**Task item**
Your job is to set down the stretch of entries that opens with the line containing "white cheese [289,296,365,390]" and closes with the line containing "camera: 70 degrees left, 10 degrees up". Keep both end lines, copy each exactly, and add nothing.

Material for the task START

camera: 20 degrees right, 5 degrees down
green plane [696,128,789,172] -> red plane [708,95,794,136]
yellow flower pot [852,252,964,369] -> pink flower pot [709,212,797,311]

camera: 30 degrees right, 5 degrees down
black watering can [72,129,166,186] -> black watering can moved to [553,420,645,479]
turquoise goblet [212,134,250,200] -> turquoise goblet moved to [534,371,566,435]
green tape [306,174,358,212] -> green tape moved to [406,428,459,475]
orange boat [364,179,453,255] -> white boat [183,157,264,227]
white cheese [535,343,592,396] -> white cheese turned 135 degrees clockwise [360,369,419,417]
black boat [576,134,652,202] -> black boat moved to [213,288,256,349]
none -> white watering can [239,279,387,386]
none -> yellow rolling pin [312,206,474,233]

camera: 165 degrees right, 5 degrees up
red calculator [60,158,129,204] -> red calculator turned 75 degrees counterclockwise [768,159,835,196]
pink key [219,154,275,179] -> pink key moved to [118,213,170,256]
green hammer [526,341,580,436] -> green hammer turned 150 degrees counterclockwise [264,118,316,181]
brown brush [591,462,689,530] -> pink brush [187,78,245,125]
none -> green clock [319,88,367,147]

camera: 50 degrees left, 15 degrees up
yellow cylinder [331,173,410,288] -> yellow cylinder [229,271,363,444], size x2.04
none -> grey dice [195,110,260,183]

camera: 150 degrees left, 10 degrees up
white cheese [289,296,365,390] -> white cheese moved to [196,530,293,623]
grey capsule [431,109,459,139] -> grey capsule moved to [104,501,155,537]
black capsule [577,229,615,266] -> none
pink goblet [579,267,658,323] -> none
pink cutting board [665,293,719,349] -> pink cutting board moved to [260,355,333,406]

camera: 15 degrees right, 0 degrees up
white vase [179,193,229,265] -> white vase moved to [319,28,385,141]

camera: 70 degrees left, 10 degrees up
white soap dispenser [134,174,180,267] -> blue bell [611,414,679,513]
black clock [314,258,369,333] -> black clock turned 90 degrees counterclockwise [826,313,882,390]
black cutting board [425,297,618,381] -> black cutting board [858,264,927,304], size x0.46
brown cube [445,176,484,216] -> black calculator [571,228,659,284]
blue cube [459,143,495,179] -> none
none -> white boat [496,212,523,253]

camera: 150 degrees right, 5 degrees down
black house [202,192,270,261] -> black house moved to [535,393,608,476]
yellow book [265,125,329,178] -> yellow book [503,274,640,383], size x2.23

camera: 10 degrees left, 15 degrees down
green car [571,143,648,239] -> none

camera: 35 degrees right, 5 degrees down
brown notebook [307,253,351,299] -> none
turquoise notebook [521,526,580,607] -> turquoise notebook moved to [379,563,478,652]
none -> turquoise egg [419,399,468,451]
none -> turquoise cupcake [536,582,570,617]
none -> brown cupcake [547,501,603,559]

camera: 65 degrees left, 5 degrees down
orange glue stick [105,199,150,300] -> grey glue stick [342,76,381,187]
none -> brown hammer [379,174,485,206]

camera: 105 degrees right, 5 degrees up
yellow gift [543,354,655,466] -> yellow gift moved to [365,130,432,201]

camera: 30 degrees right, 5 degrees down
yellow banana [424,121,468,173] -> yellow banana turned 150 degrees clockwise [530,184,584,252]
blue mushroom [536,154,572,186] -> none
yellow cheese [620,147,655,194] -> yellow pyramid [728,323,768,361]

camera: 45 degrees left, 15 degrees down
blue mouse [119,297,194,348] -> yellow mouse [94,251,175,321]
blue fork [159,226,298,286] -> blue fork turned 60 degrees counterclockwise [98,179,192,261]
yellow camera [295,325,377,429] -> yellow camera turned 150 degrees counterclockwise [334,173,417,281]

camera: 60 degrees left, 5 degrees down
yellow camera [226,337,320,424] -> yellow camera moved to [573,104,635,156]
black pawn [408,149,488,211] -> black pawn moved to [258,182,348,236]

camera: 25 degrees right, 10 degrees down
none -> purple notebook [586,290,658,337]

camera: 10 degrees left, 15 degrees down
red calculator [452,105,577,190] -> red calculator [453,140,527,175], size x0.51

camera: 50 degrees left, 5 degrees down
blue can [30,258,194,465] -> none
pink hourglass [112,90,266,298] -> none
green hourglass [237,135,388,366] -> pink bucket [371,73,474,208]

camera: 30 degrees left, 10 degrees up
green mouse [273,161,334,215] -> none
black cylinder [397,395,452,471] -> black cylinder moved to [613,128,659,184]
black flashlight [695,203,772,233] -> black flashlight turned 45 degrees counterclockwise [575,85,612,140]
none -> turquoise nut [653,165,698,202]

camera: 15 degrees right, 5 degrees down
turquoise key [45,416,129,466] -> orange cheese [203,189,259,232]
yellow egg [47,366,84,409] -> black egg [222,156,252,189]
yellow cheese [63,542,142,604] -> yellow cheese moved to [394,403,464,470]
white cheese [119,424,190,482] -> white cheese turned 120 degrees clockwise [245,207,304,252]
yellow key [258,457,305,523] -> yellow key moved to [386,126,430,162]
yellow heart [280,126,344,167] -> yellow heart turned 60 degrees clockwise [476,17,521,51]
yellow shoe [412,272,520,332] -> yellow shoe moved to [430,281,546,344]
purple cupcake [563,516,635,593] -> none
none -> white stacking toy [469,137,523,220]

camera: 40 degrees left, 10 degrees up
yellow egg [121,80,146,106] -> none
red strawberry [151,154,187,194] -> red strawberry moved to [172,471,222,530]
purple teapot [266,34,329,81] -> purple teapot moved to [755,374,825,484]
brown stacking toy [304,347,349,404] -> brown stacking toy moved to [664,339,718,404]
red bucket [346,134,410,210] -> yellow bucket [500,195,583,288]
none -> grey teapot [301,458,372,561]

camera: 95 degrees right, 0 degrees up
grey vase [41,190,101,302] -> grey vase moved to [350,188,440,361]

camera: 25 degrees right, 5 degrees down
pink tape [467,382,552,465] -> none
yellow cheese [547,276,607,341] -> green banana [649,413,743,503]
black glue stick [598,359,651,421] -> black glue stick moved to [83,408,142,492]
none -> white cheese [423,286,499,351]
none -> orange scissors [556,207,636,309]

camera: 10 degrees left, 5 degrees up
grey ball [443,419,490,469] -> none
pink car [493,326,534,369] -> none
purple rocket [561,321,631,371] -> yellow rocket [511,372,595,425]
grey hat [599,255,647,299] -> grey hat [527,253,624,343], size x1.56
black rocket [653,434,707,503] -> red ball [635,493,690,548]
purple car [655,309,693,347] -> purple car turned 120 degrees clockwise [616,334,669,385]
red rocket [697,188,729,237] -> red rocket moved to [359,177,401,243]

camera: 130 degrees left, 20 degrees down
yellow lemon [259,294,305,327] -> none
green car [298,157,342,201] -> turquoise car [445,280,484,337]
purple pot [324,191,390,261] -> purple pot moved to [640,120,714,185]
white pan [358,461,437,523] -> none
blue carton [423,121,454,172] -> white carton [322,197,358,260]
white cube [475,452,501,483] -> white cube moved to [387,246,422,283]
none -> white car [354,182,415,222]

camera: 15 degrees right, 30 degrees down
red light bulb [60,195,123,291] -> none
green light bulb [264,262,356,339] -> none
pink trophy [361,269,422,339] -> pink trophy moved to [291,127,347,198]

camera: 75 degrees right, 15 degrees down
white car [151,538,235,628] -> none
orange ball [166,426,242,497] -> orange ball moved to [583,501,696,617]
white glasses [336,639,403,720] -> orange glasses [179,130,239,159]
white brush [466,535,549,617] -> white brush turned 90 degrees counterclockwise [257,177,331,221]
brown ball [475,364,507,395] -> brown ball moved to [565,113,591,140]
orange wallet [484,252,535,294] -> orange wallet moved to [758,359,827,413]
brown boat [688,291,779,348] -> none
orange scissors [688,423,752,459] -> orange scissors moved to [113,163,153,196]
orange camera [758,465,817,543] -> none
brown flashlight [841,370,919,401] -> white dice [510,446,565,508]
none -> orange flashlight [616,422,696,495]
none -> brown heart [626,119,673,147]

Material for the task END

**Response**
white cheese [289,296,365,390] -> white cheese moved to [196,530,293,623]
grey capsule [431,109,459,139] -> grey capsule moved to [104,501,155,537]
black capsule [577,229,615,266] -> none
pink goblet [579,267,658,323] -> none
pink cutting board [665,293,719,349] -> pink cutting board moved to [260,355,333,406]

camera: 15 degrees right, 0 degrees up
white vase [179,193,229,265] -> white vase moved to [319,28,385,141]

camera: 70 degrees left, 10 degrees up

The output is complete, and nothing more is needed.